◆ **ASSIGNMENT**
Reproduce every record exactly as it appears, but not the pictures.

◆ **DATA SUPPLIED**
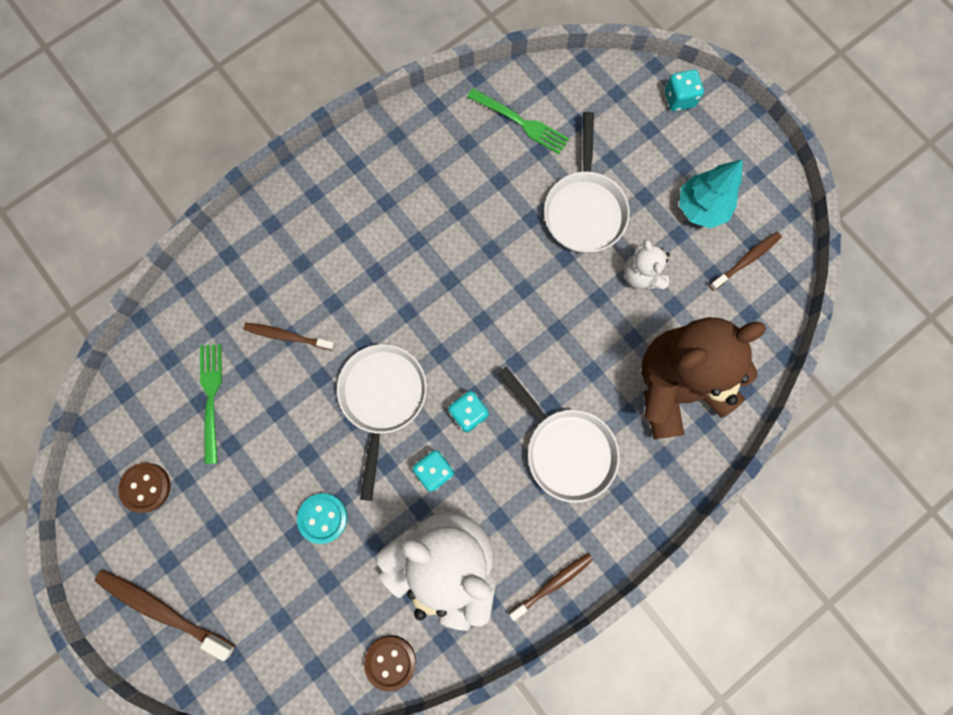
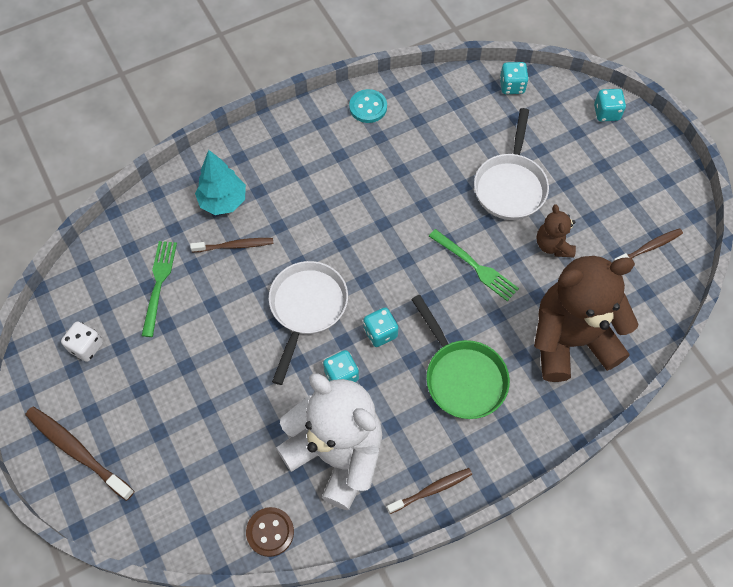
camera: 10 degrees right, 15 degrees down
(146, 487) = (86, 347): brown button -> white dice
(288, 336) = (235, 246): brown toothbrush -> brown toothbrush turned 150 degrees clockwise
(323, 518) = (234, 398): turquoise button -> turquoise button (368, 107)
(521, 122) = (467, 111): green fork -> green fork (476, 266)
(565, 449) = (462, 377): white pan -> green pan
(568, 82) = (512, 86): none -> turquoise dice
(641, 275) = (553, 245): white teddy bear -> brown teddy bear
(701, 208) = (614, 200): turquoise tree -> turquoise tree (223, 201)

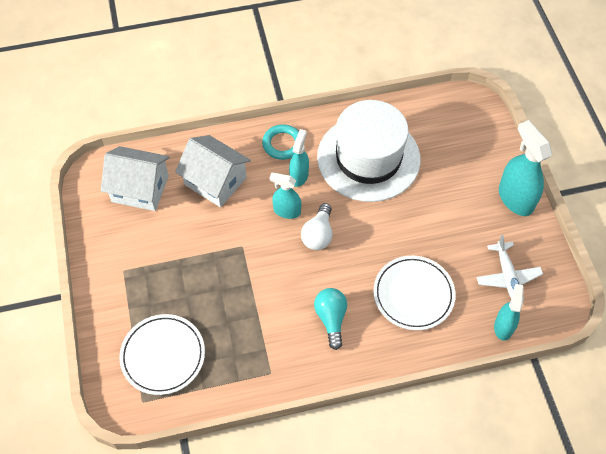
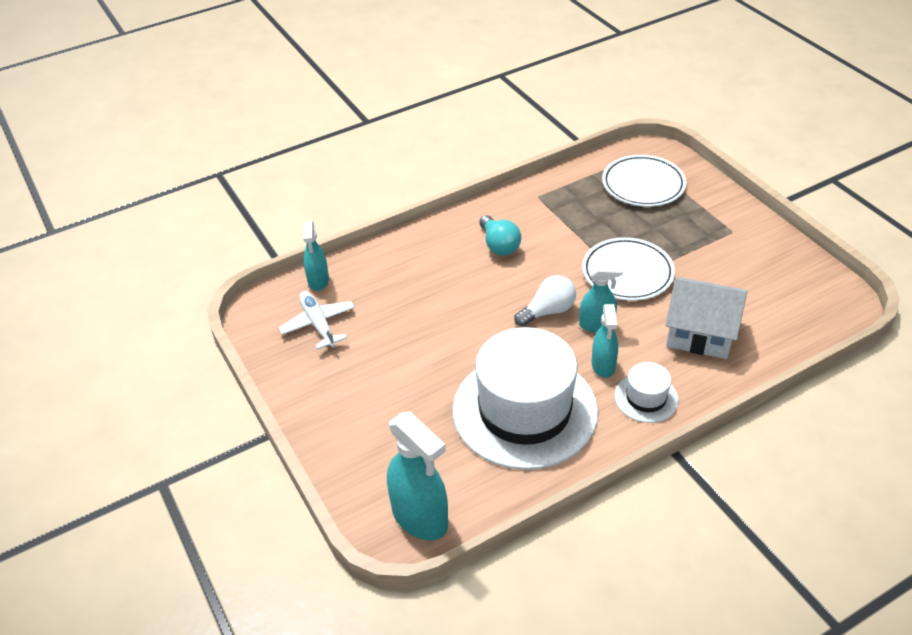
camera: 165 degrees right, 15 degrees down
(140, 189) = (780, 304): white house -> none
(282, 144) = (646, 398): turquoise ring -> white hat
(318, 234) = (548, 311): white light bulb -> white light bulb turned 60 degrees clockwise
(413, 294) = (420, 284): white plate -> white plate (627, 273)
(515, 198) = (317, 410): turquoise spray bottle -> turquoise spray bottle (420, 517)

◆ **EXERCISE ANSWER**
camera: 10 degrees right, 15 degrees down
(146, 487) = (86, 347): brown button -> white dice
(288, 336) = (235, 246): brown toothbrush -> brown toothbrush turned 150 degrees clockwise
(323, 518) = (234, 398): turquoise button -> turquoise button (368, 107)
(521, 122) = (467, 111): green fork -> green fork (476, 266)
(565, 449) = (462, 377): white pan -> green pan
(568, 82) = (512, 86): none -> turquoise dice
(641, 275) = (553, 245): white teddy bear -> brown teddy bear
(701, 208) = (614, 200): turquoise tree -> turquoise tree (223, 201)

camera: 165 degrees right, 15 degrees down
(140, 189) = (780, 304): white house -> none
(282, 144) = (646, 398): turquoise ring -> white hat
(318, 234) = (548, 311): white light bulb -> white light bulb turned 60 degrees clockwise
(413, 294) = (420, 284): white plate -> white plate (627, 273)
(515, 198) = (317, 410): turquoise spray bottle -> turquoise spray bottle (420, 517)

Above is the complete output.